── Data excerpts ──

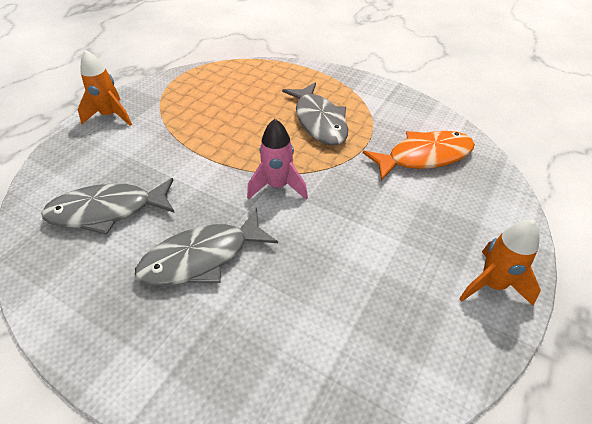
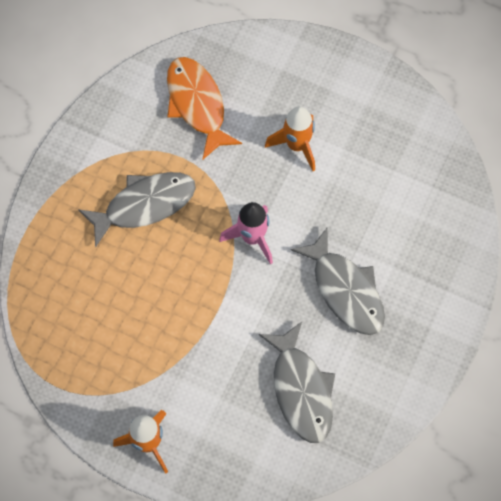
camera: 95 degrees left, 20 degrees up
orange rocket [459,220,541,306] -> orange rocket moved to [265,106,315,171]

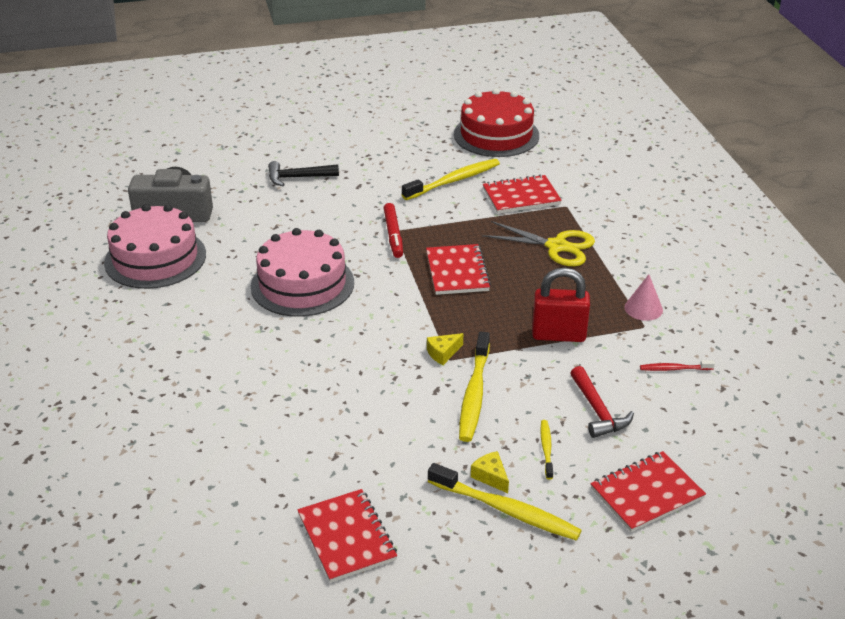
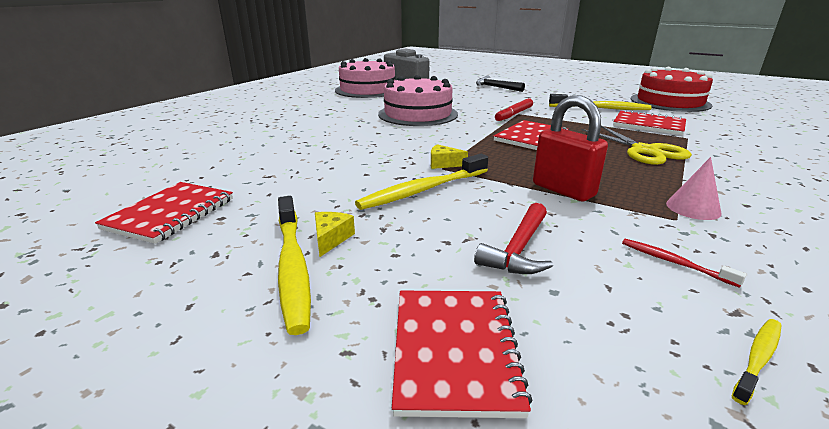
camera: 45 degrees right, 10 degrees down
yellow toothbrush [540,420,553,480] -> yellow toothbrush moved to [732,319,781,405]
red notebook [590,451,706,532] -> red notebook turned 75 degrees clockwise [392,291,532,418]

───
── Data excerpts ──

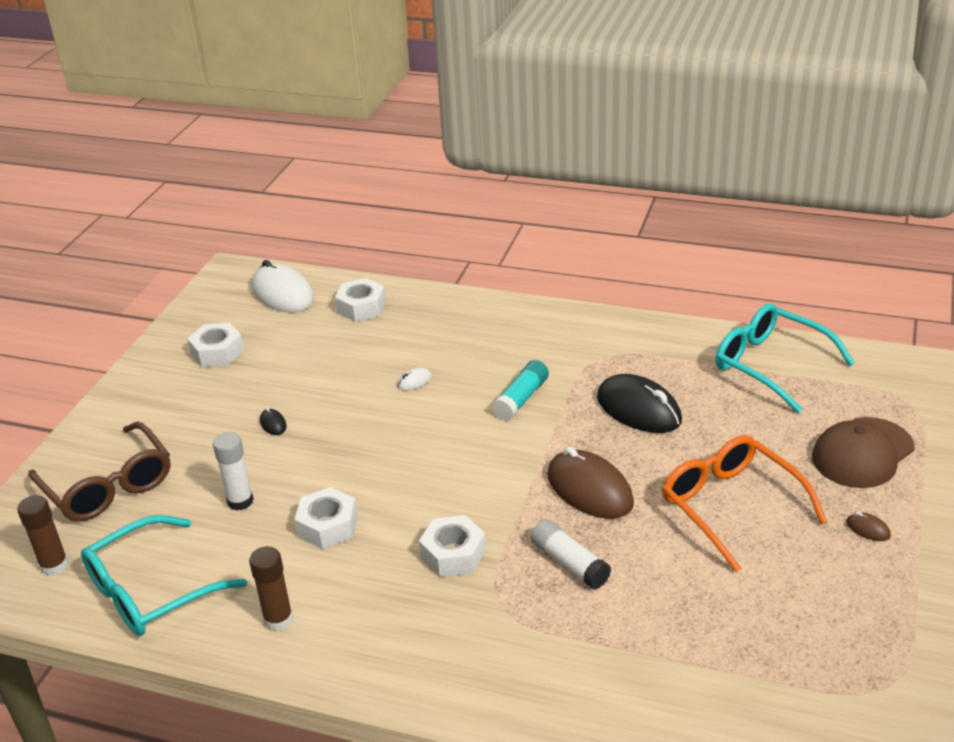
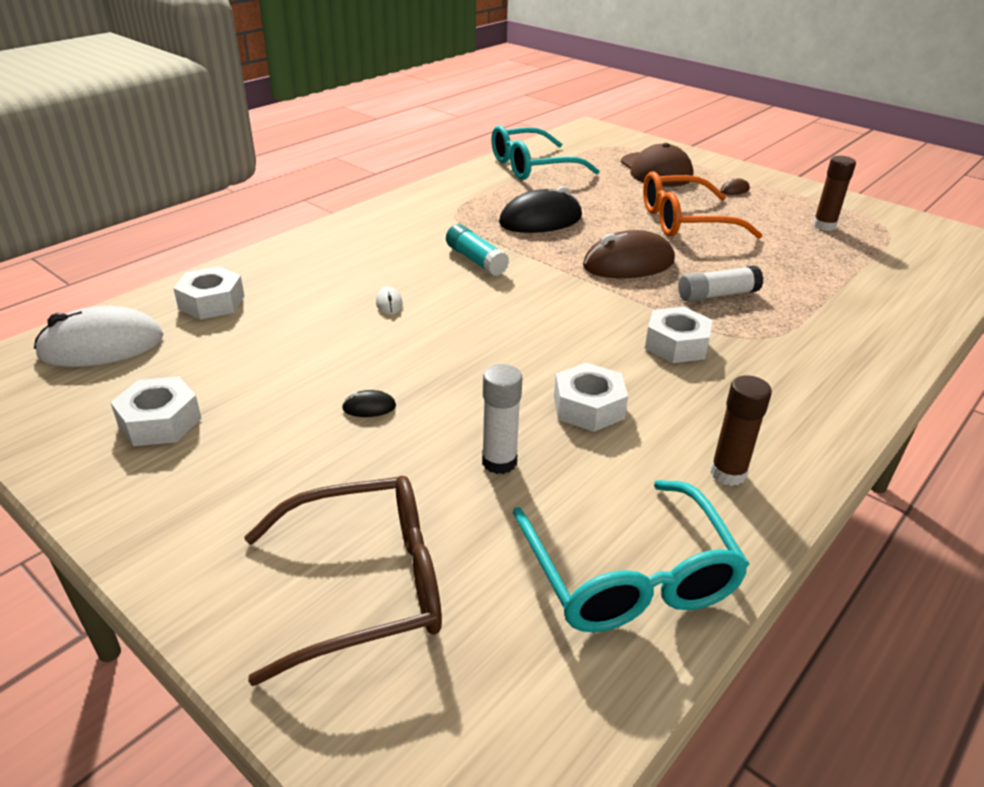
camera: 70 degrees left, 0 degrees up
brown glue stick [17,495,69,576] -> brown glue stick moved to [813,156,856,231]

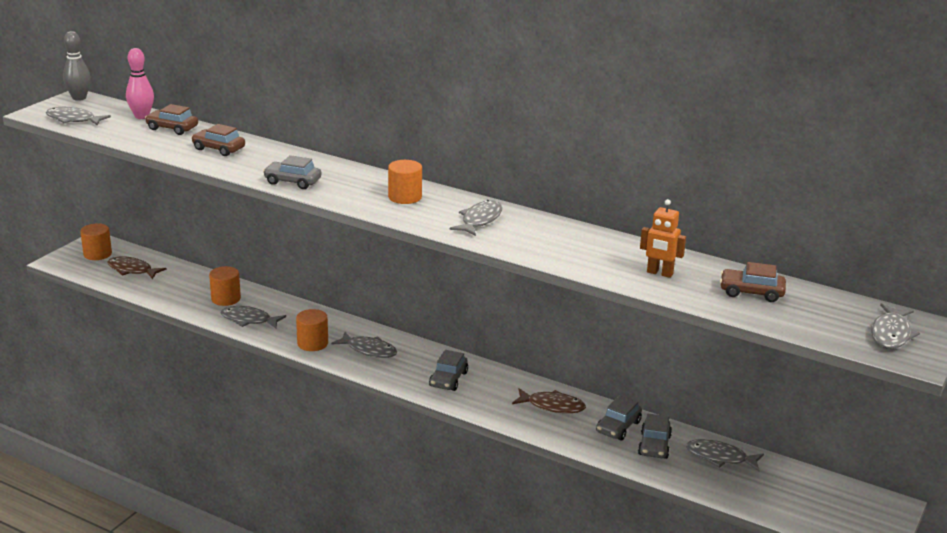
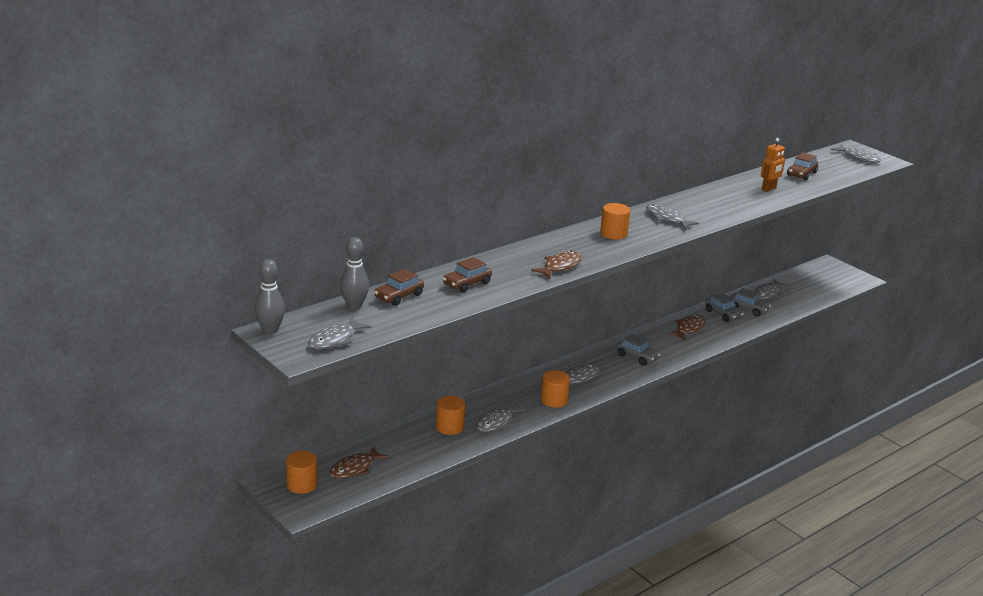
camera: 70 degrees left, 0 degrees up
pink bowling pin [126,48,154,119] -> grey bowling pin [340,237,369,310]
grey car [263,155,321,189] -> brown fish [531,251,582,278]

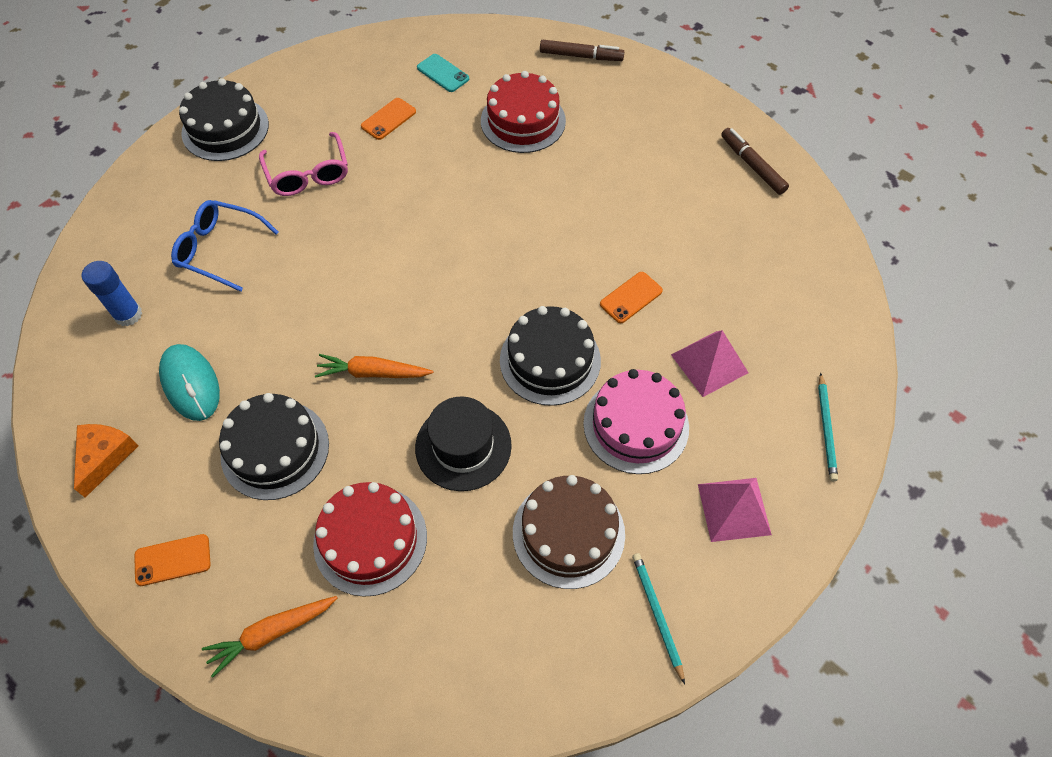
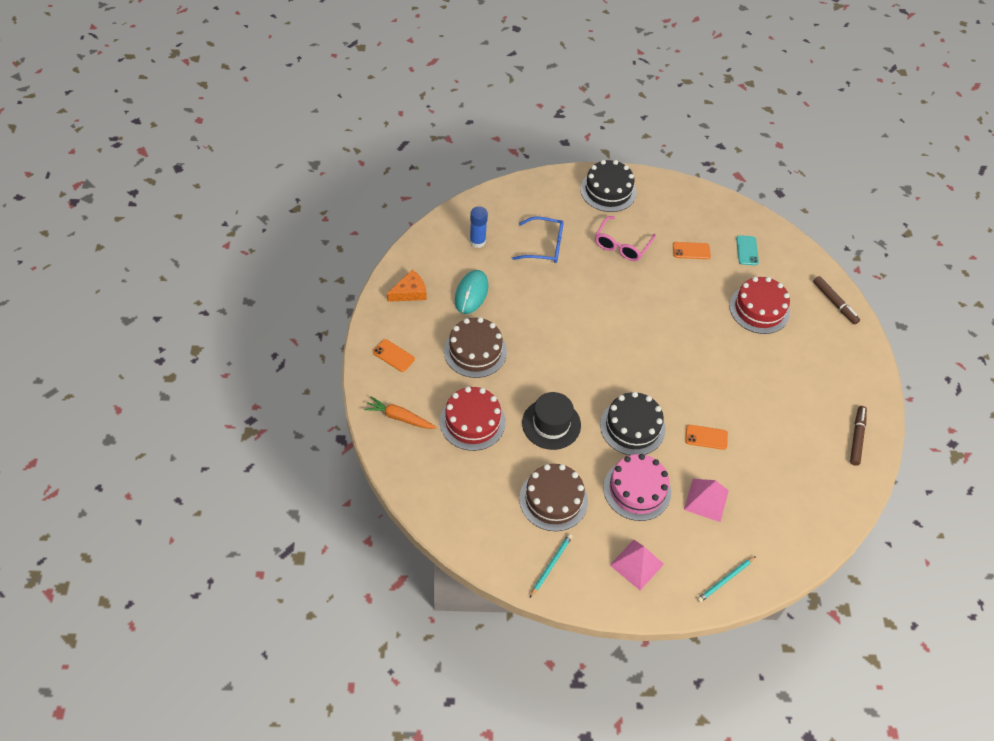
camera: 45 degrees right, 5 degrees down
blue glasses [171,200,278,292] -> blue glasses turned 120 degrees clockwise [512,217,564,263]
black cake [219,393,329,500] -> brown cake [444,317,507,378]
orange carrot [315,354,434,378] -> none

───
── Data excerpts ──

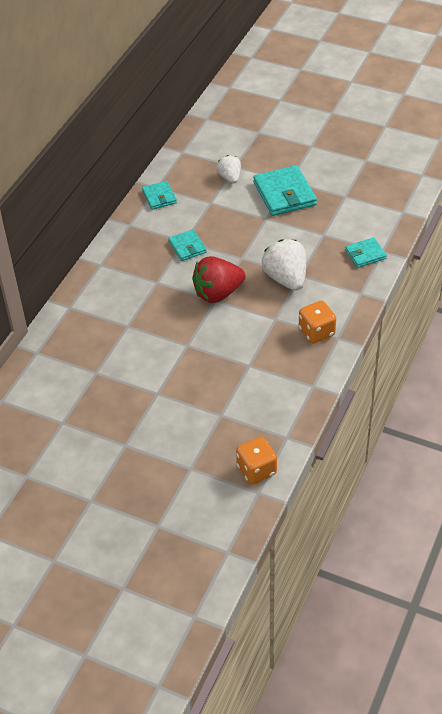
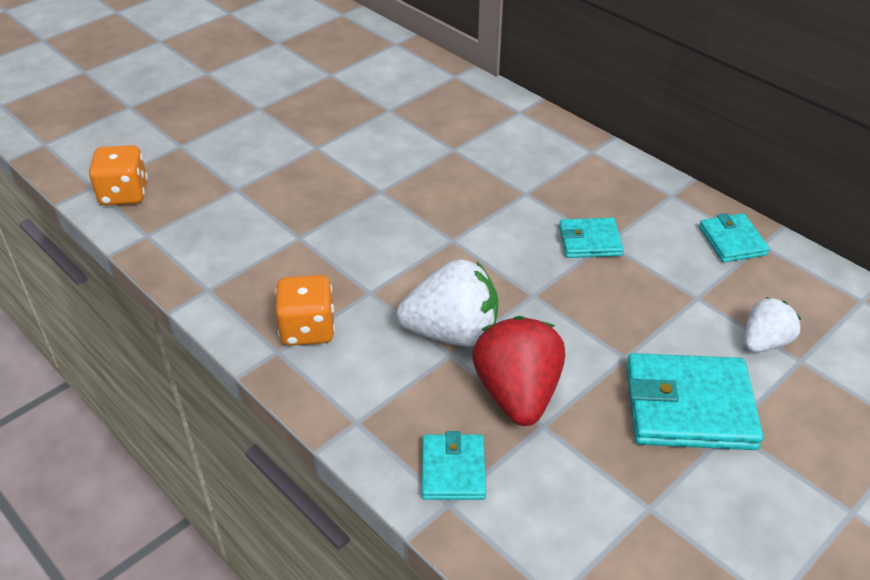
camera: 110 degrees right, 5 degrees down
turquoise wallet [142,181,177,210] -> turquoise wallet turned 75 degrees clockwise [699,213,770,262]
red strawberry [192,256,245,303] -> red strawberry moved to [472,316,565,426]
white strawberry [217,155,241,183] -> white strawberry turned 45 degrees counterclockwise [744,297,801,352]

───

Each line in the entries above, starting at the line with "red strawberry [192,256,245,303]" and ending at the line with "white strawberry [217,155,241,183]", is to be printed exactly, and only those lines.

red strawberry [192,256,245,303] -> red strawberry moved to [472,316,565,426]
white strawberry [217,155,241,183] -> white strawberry turned 45 degrees counterclockwise [744,297,801,352]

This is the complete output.